[Task description]
In the listing below, find each line that holds "bulb" and list it.

Segment Start: Records to process

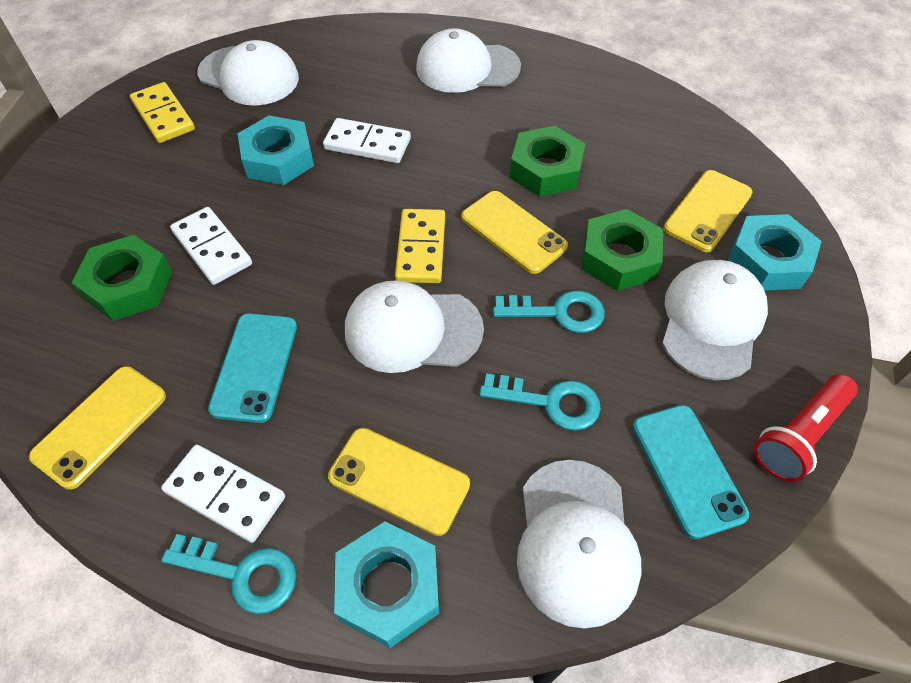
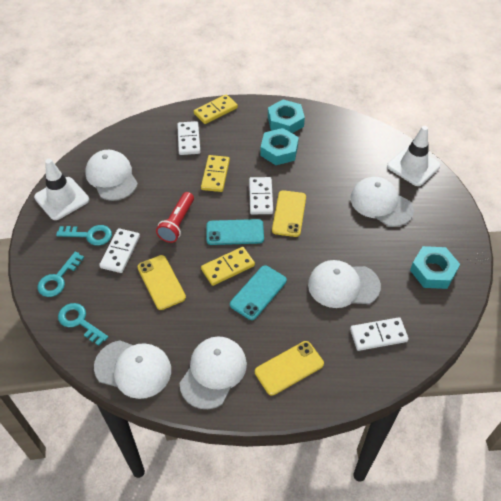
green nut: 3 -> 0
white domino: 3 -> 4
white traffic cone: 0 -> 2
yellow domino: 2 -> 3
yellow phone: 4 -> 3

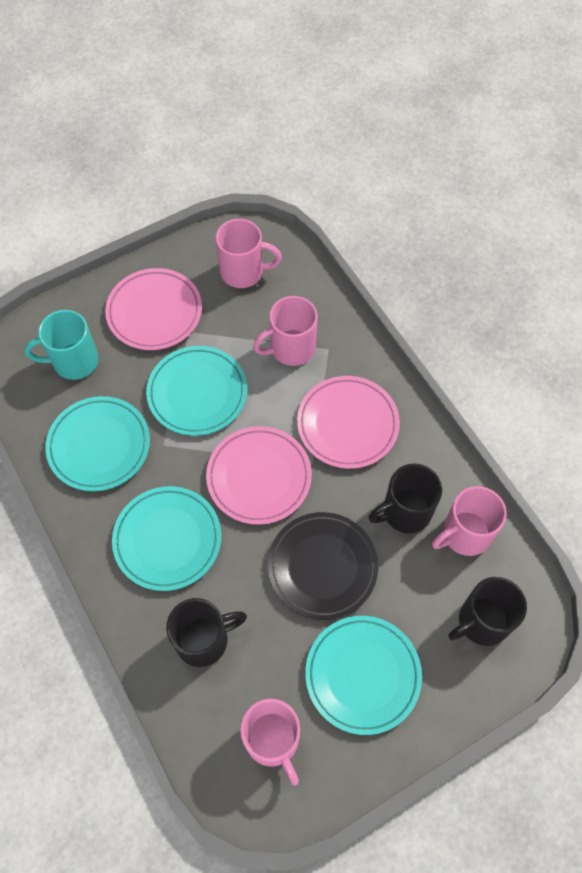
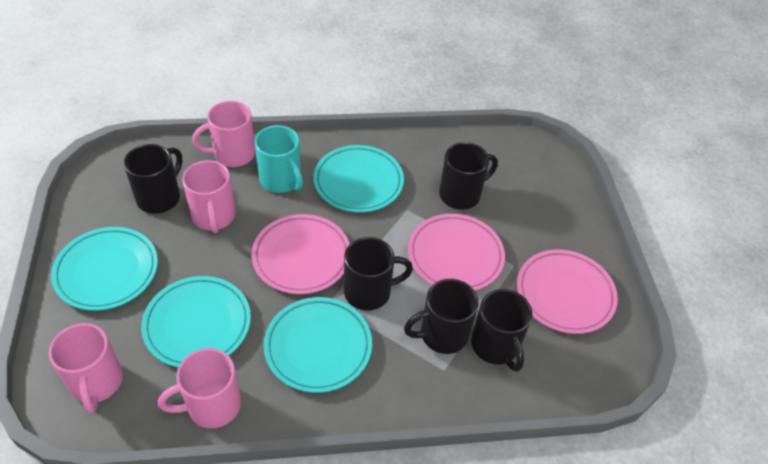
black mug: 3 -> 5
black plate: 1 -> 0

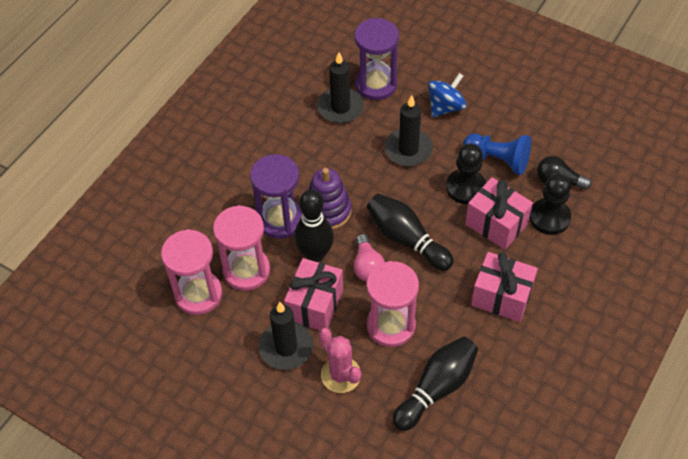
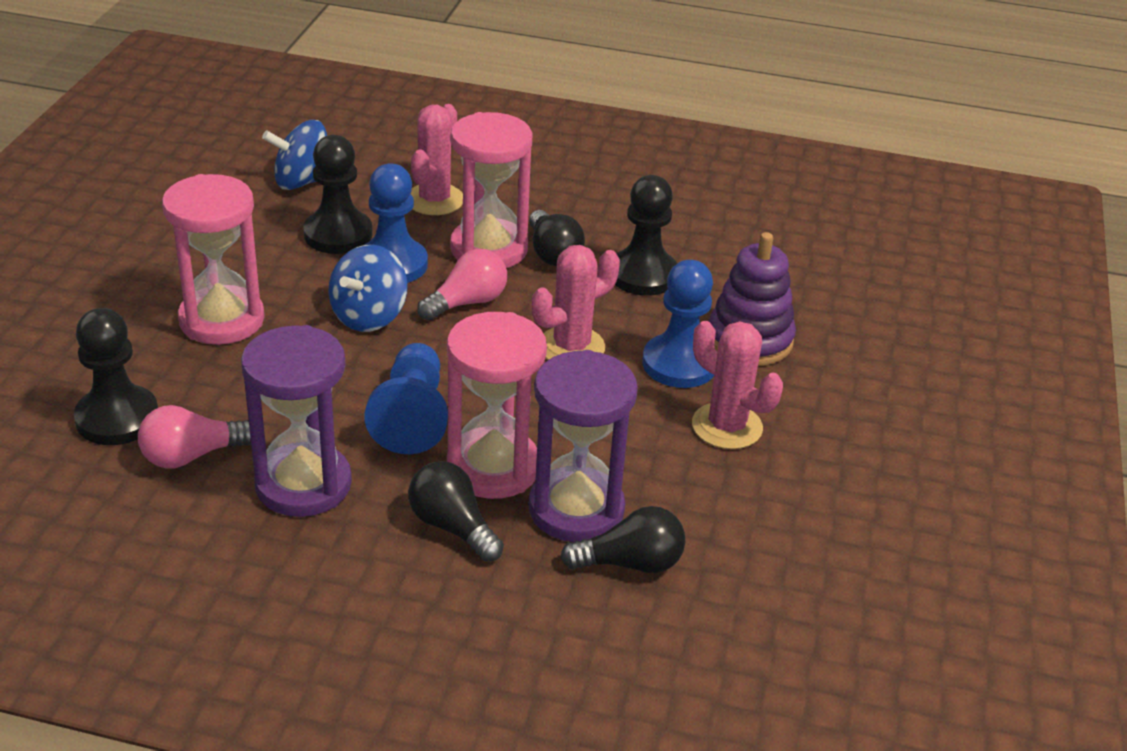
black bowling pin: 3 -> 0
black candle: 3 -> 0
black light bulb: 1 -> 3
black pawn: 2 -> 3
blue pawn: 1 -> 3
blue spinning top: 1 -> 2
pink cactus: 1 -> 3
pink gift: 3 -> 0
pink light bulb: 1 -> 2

Segment End: Records to process

[Written answer]
black light bulb: 1 -> 3
pink light bulb: 1 -> 2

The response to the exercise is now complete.